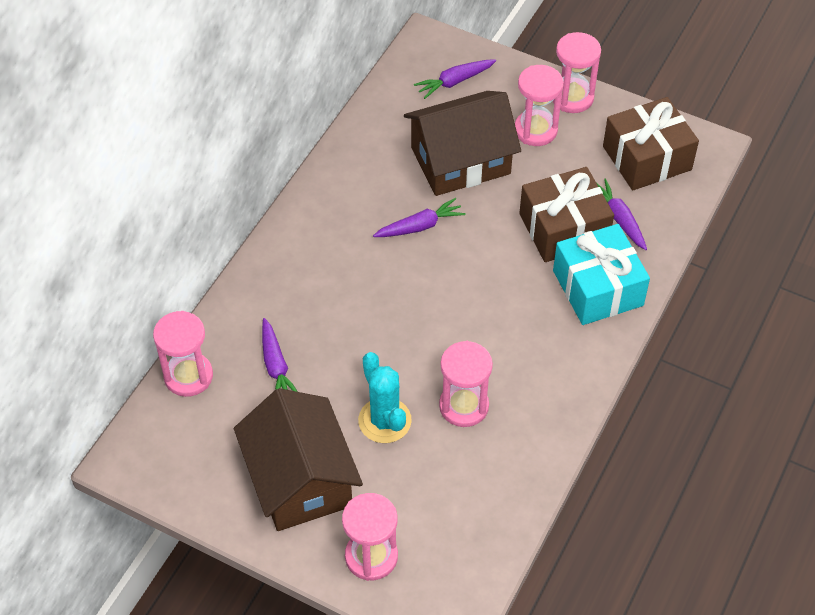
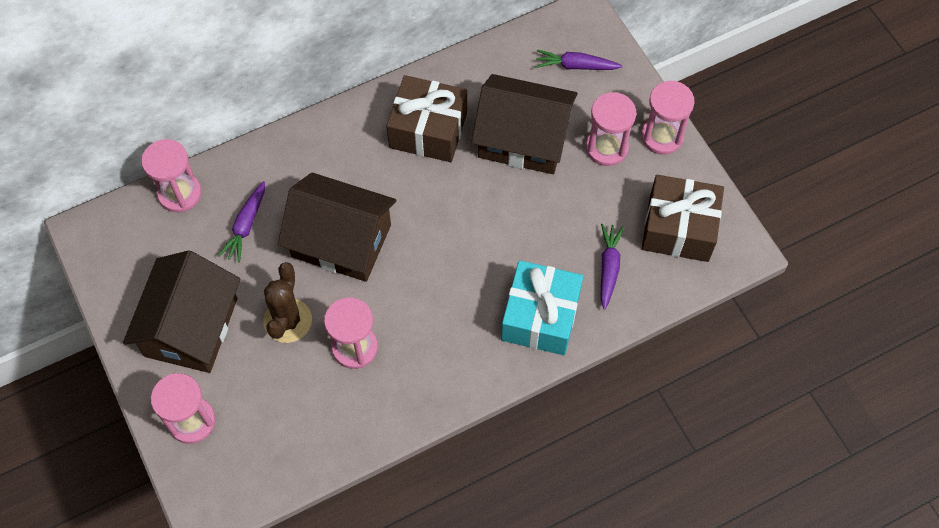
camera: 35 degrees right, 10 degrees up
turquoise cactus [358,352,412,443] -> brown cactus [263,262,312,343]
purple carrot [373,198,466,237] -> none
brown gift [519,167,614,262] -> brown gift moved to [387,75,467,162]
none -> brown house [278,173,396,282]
====================
**Assigned task**: Set down the whole listing exactly as given, except for the pictures.

**Answer to this exercise**:
camera: 35 degrees right, 10 degrees up
turquoise cactus [358,352,412,443] -> brown cactus [263,262,312,343]
purple carrot [373,198,466,237] -> none
brown gift [519,167,614,262] -> brown gift moved to [387,75,467,162]
none -> brown house [278,173,396,282]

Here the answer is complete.